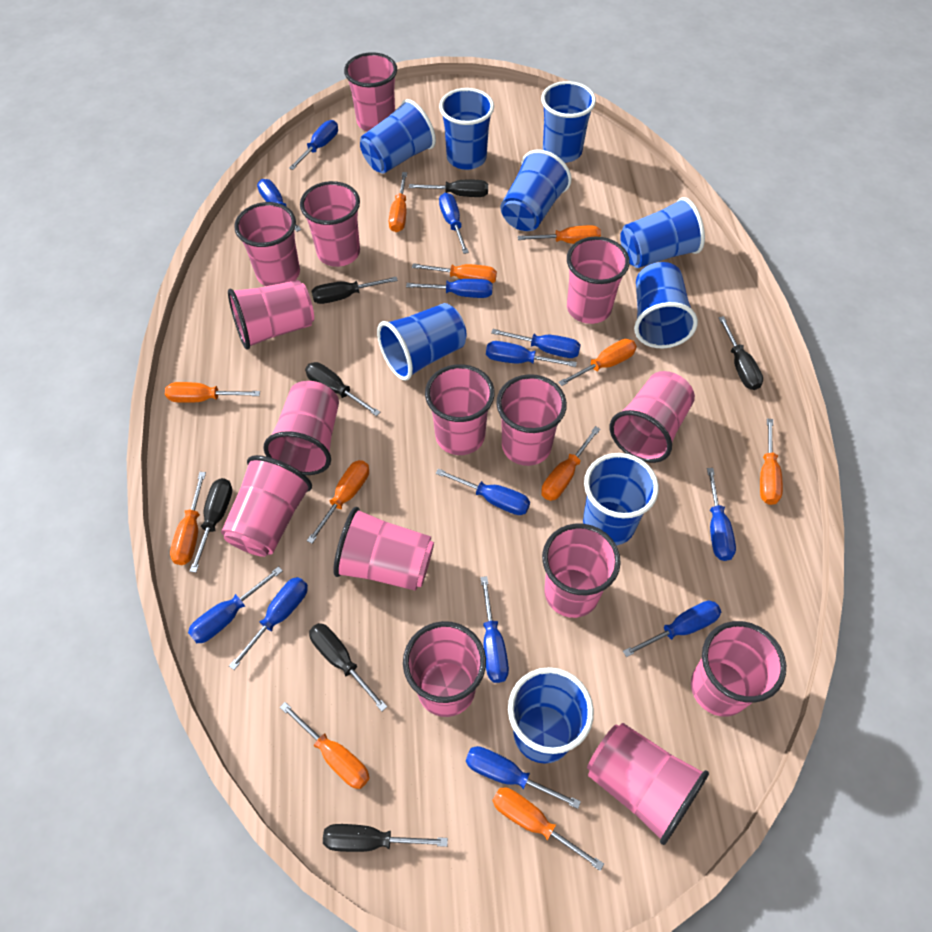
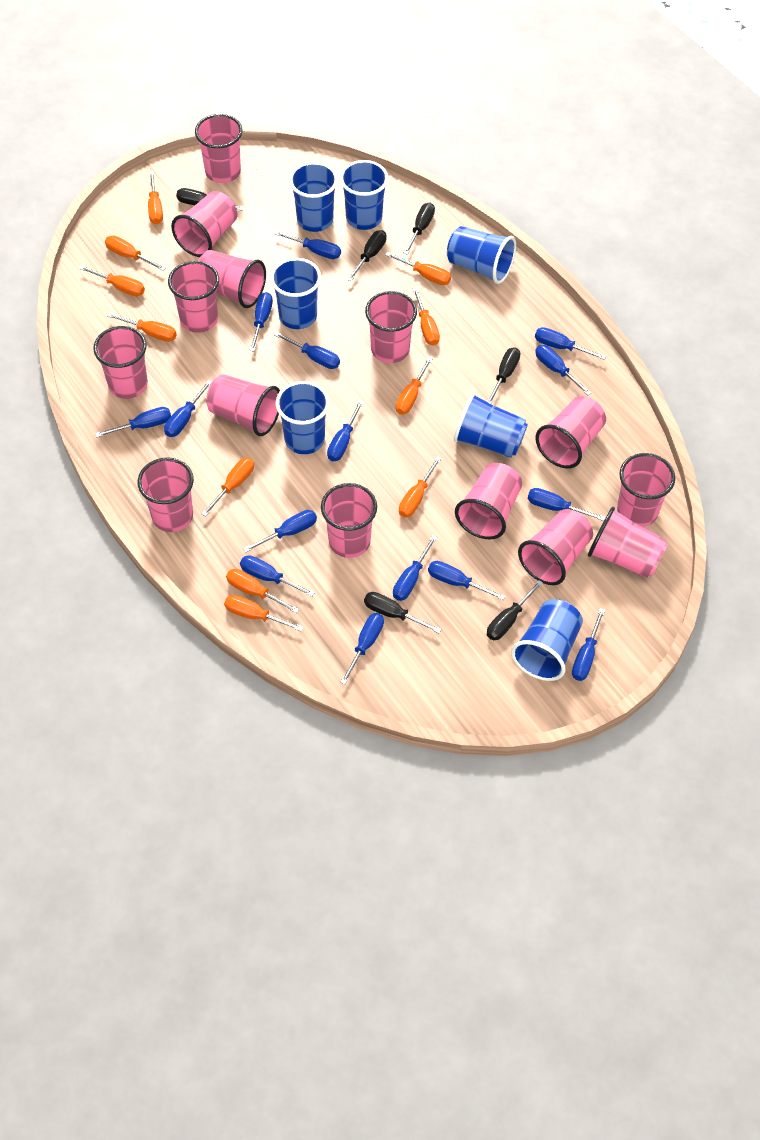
black screwdriver: 7 -> 6
blue cup: 9 -> 7
blue screwdriver: 13 -> 15
pink cup: 15 -> 14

•••

• [Task details] Show every line above in which the word "screwdriver" appears.

• [Solved problem]
black screwdriver: 7 -> 6
blue screwdriver: 13 -> 15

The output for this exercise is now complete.